> **ASSIGNED TASK**:
What you return must match the records word for word, except that images are dropped.

> **RECORDED INFORMATION**:
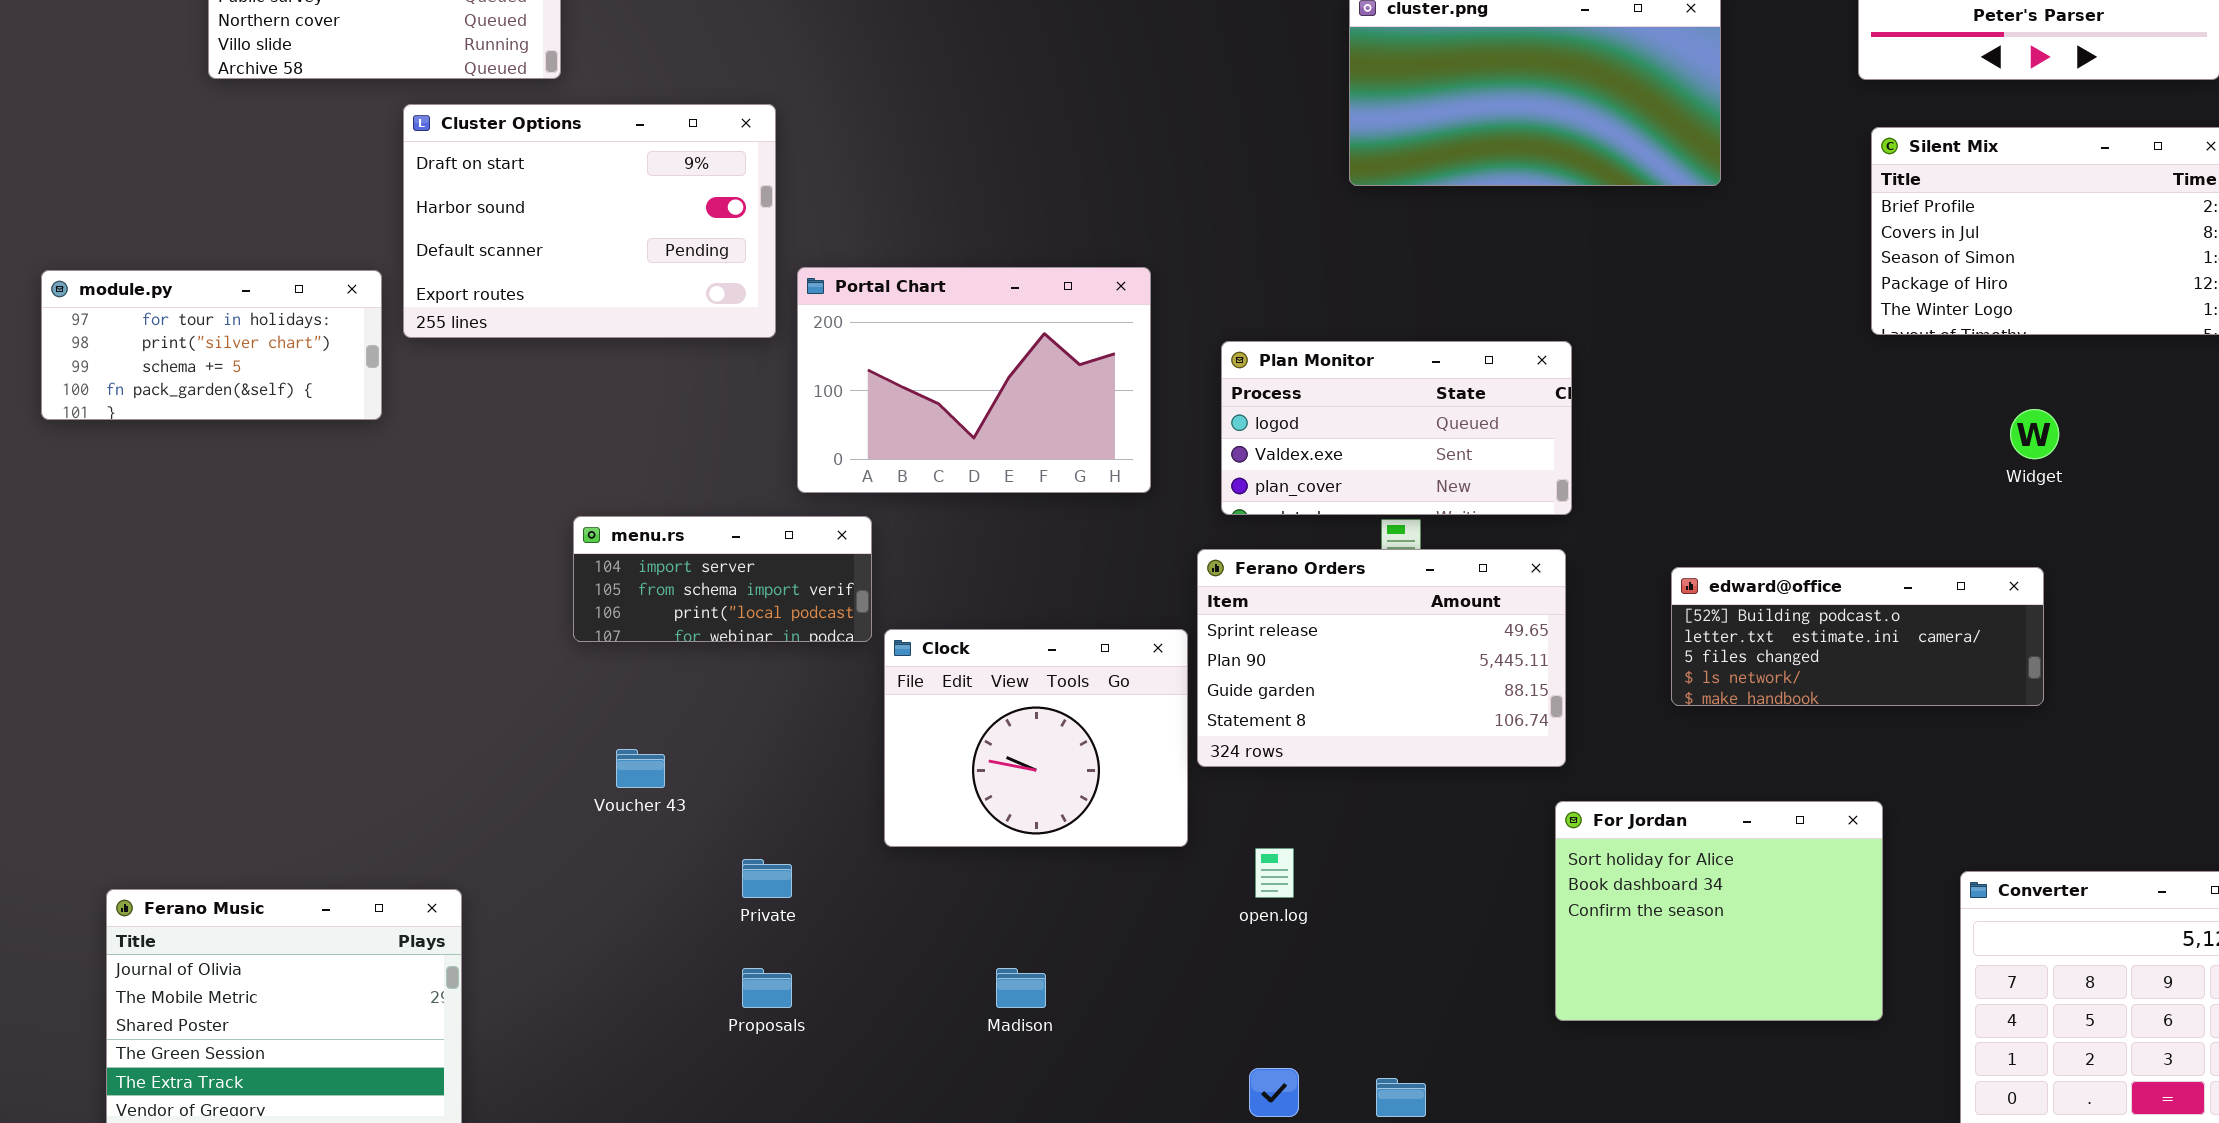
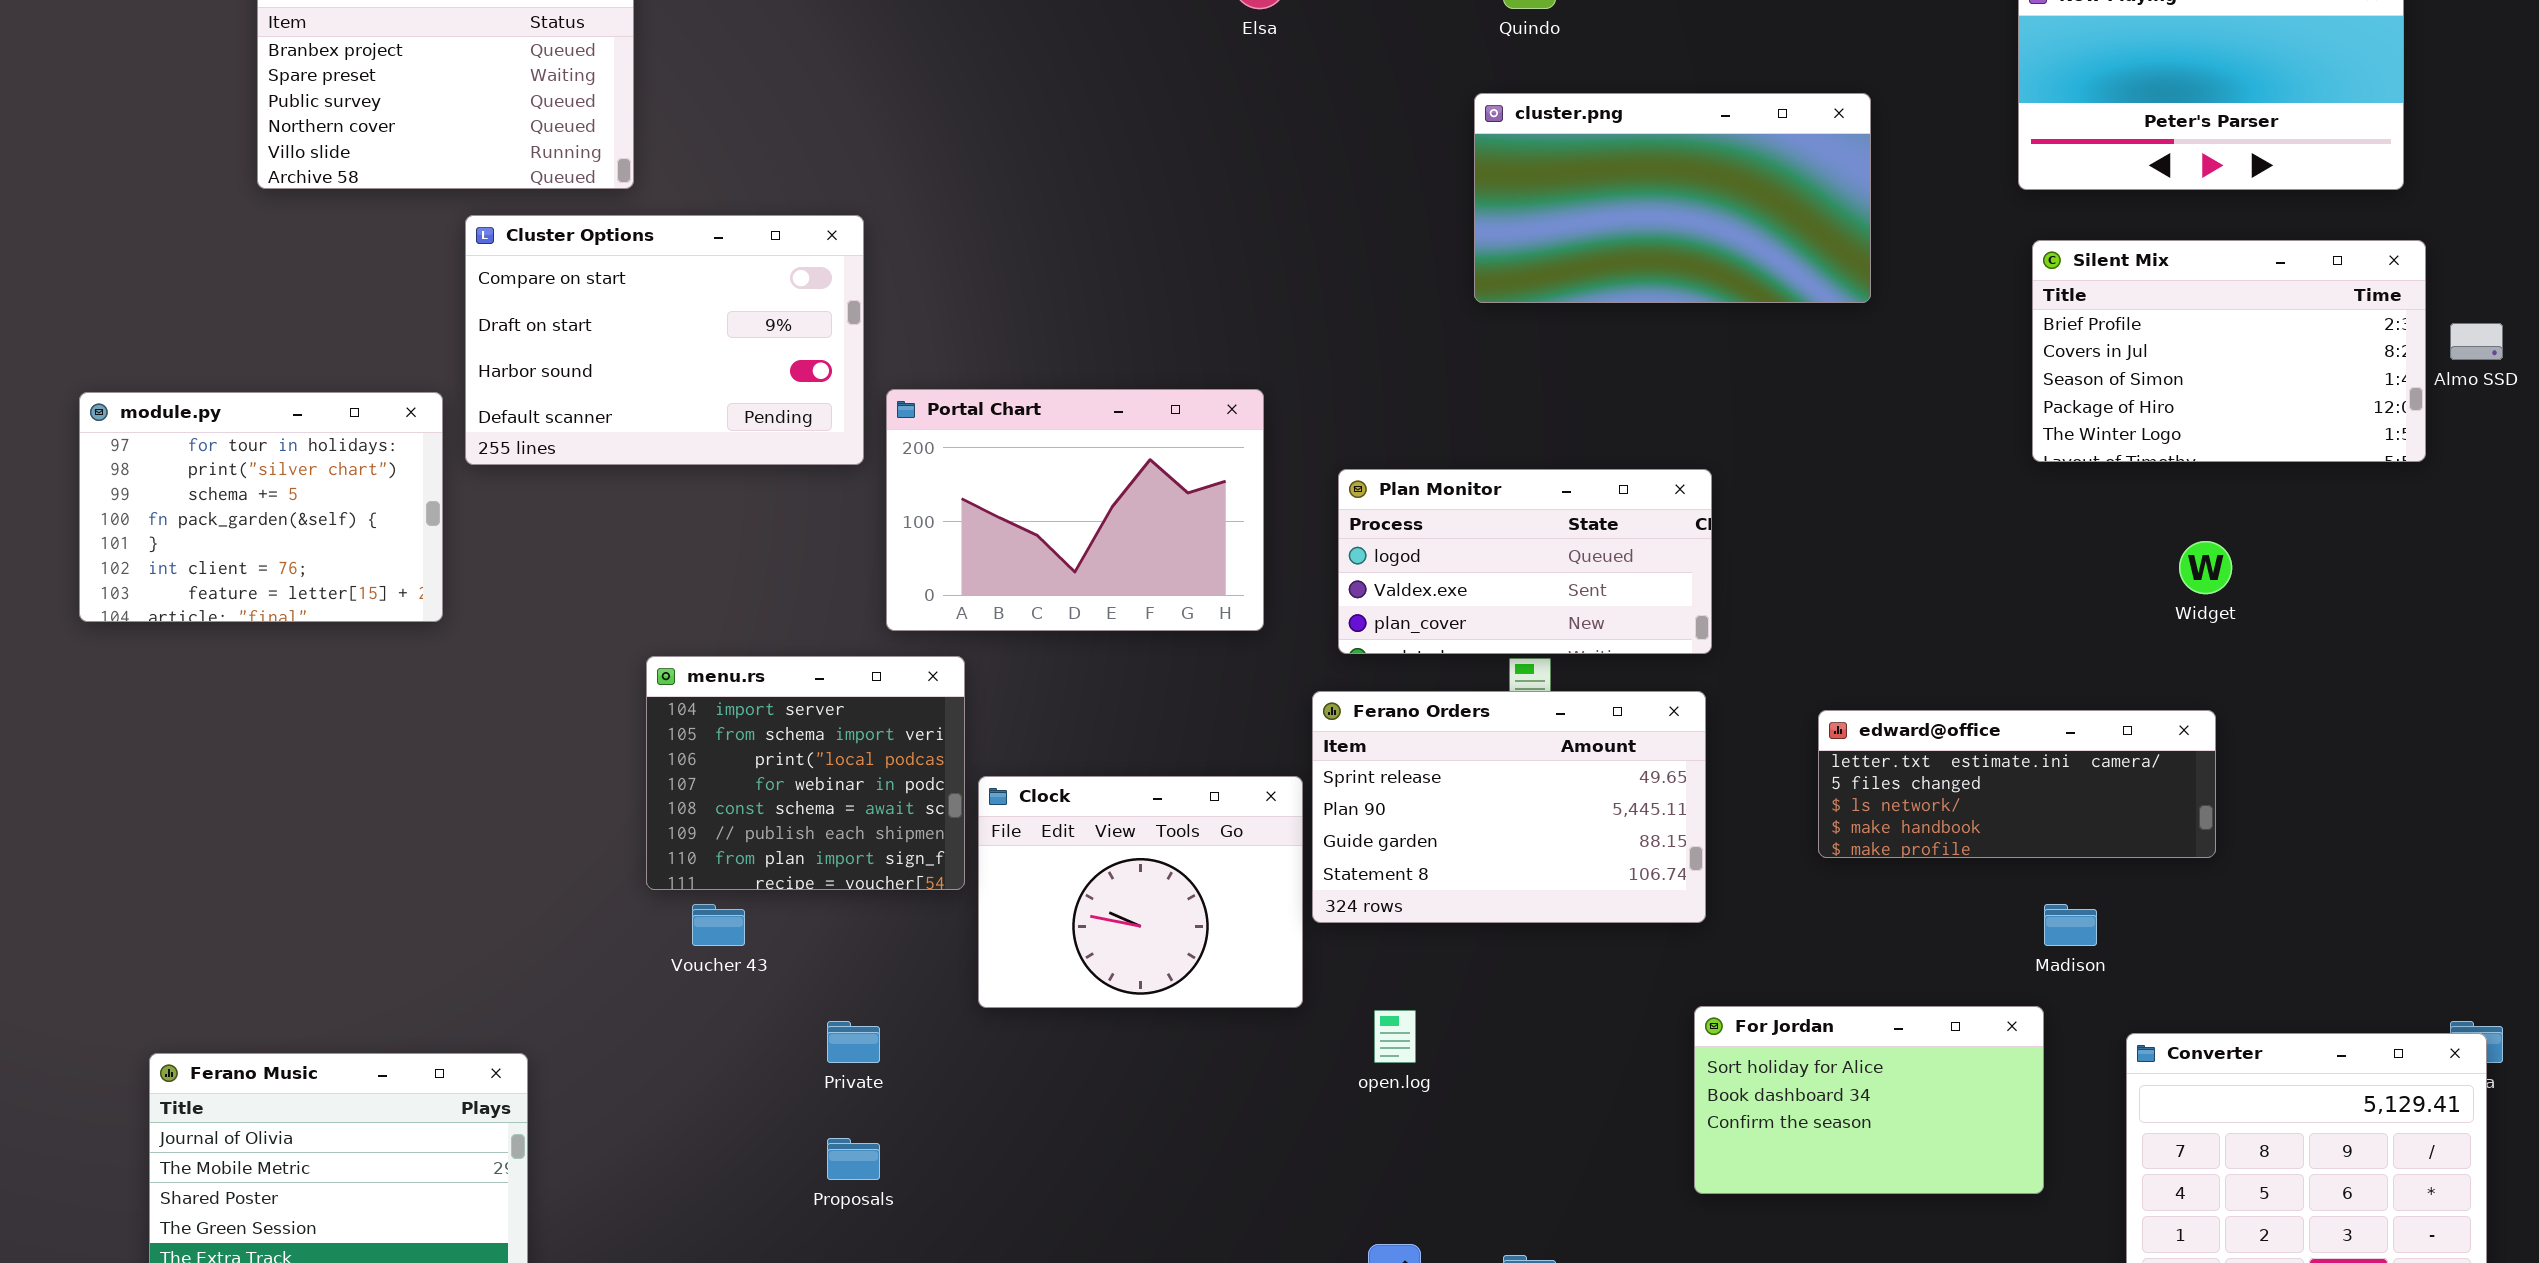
Cluster Options: [403,104,776,338] -> [465,215,864,465], scrolled up 1 row
module.py: [41,270,382,420] -> [79,392,443,622], resized
menu.rs: [573,516,872,642] -> [646,656,965,890], resized
edward@office: [1671,567,2044,706] -> [1818,710,2216,858], scrolled down 1 row
For Jordan: [1555,801,1883,1021] -> [1694,1006,2044,1194], resized
Madison: [996,968,1046,1008] -> [2044,904,2097,946], moved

> **RESPONSE TO THE TASK**:
Cluster Options: [403,104,776,338] -> [465,215,864,465], scrolled up 1 row
module.py: [41,270,382,420] -> [79,392,443,622], resized
menu.rs: [573,516,872,642] -> [646,656,965,890], resized
edward@office: [1671,567,2044,706] -> [1818,710,2216,858], scrolled down 1 row
For Jordan: [1555,801,1883,1021] -> [1694,1006,2044,1194], resized
Madison: [996,968,1046,1008] -> [2044,904,2097,946], moved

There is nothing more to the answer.